INFORMATION PROVIDED:
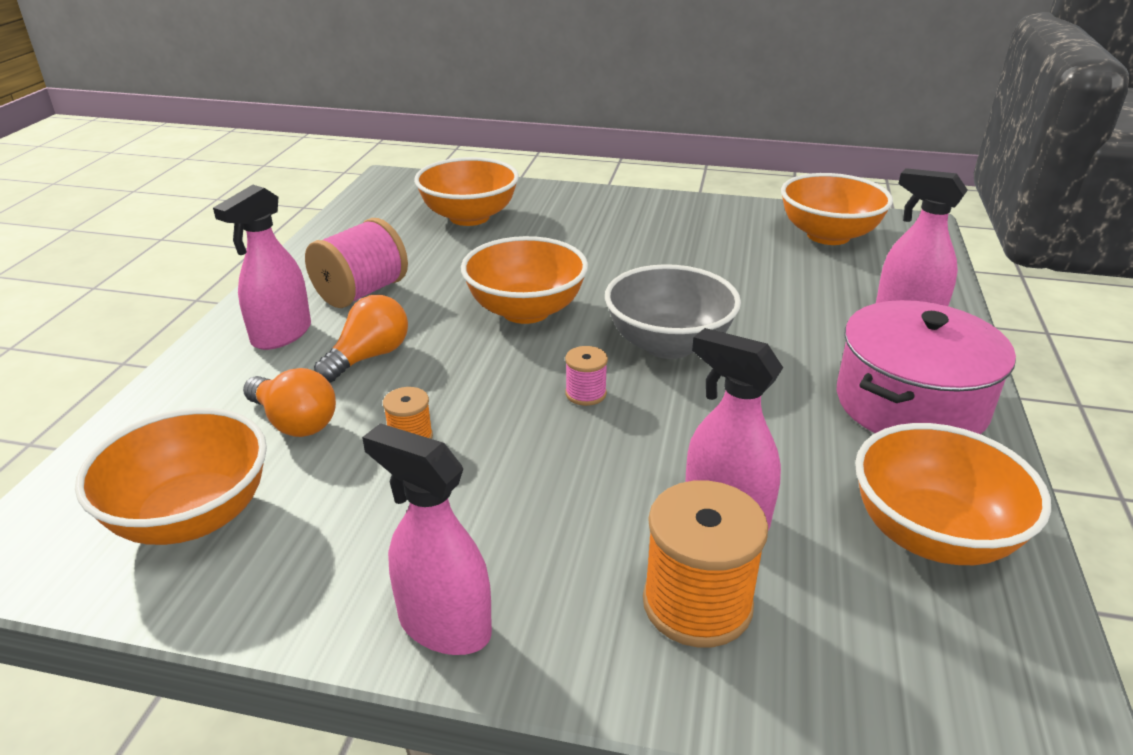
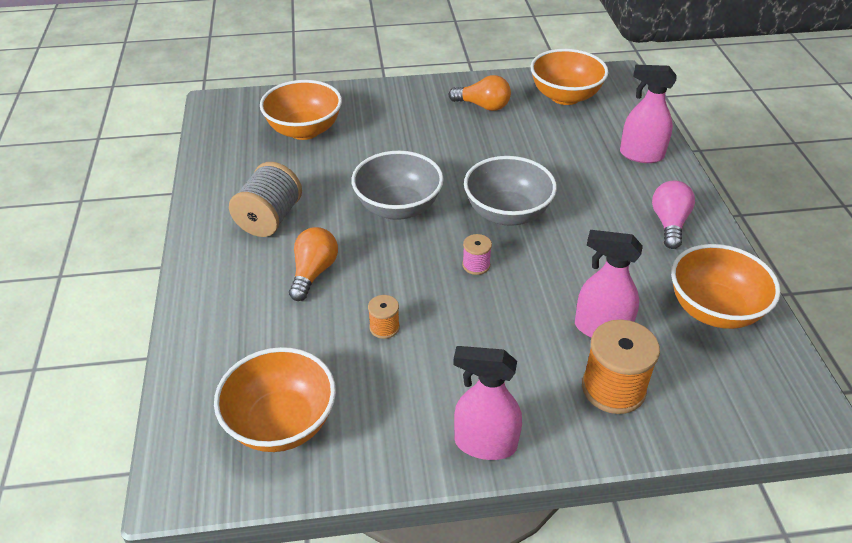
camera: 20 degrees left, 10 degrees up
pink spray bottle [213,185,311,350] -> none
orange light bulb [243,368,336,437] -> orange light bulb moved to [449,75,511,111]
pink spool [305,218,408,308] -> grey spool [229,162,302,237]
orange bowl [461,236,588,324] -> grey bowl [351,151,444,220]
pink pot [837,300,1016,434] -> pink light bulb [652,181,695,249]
==
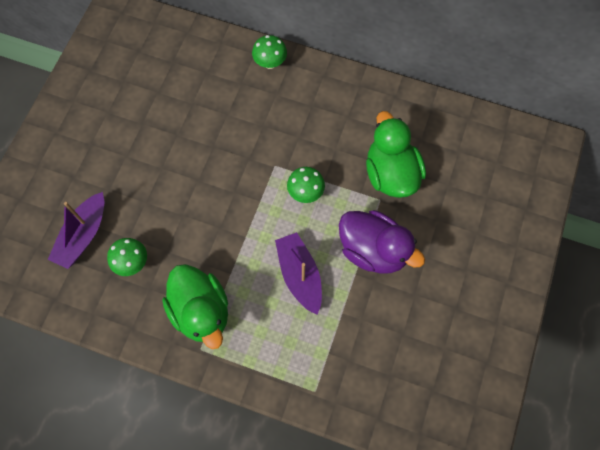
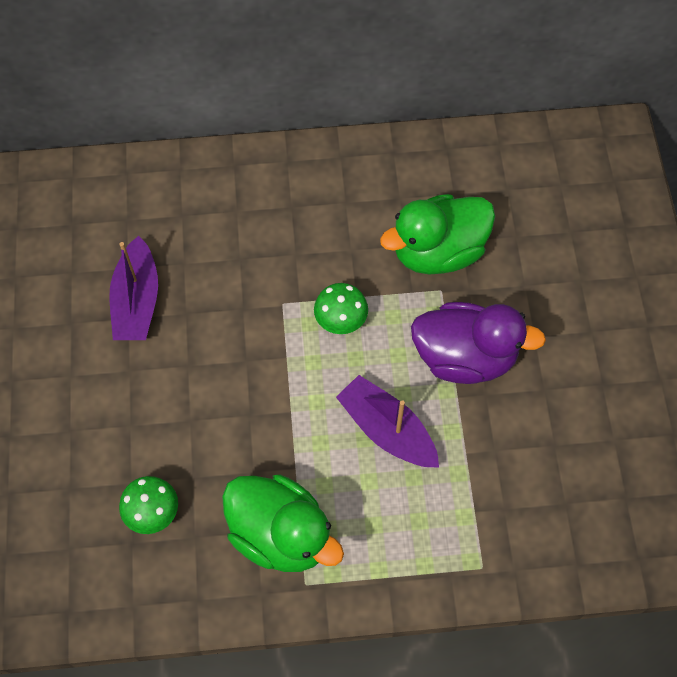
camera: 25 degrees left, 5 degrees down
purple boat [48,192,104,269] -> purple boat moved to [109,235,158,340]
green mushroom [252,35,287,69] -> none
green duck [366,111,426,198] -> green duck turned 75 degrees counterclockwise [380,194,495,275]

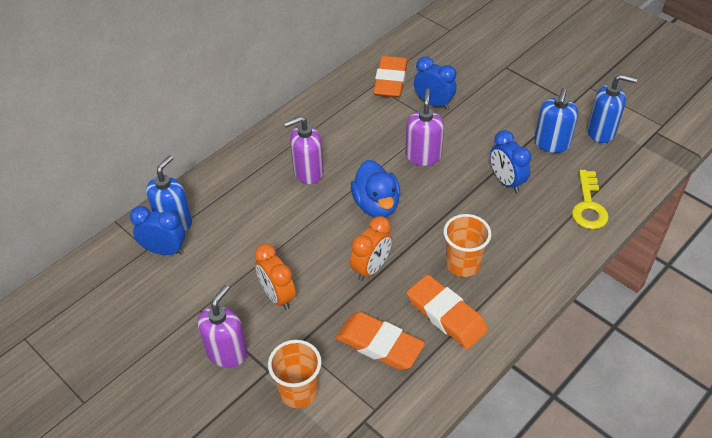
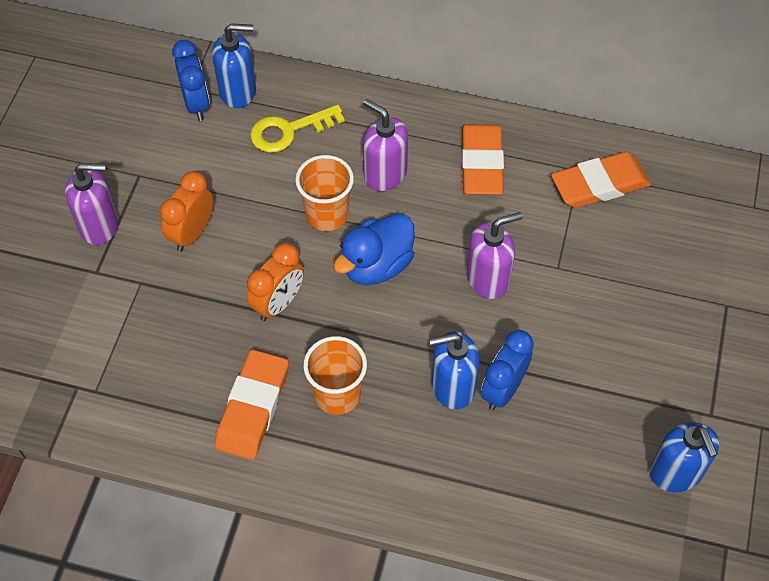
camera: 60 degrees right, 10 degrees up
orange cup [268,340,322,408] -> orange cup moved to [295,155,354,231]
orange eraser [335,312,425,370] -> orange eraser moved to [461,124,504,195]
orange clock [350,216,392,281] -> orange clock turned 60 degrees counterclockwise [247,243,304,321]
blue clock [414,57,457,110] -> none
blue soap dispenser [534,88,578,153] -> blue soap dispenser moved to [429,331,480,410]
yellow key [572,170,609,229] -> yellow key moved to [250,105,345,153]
==
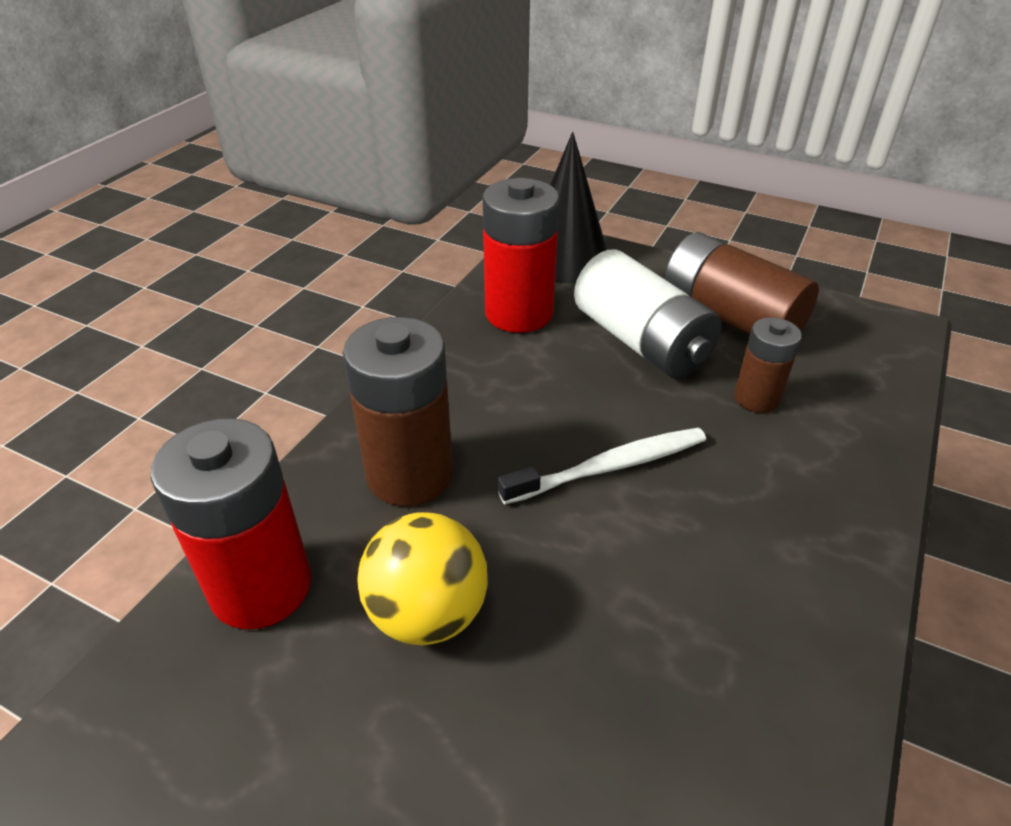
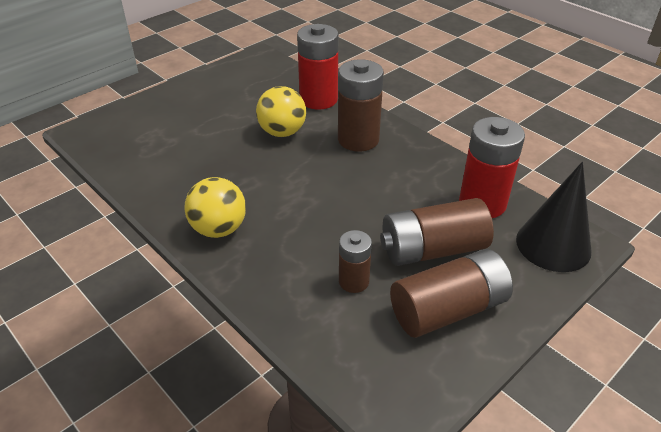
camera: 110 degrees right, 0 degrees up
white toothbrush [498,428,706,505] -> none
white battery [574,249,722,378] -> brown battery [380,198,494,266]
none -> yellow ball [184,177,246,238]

TASK TO COMPLETE: What you return should be exactly the lines above, starting at the one with "pink spool [305,218,408,308]" and ending at the one with "pink pot [837,300,1016,434]", and nothing else.

COMPLETED EXERCISE:
pink spool [305,218,408,308] -> grey spool [229,162,302,237]
orange bowl [461,236,588,324] -> grey bowl [351,151,444,220]
pink pot [837,300,1016,434] -> pink light bulb [652,181,695,249]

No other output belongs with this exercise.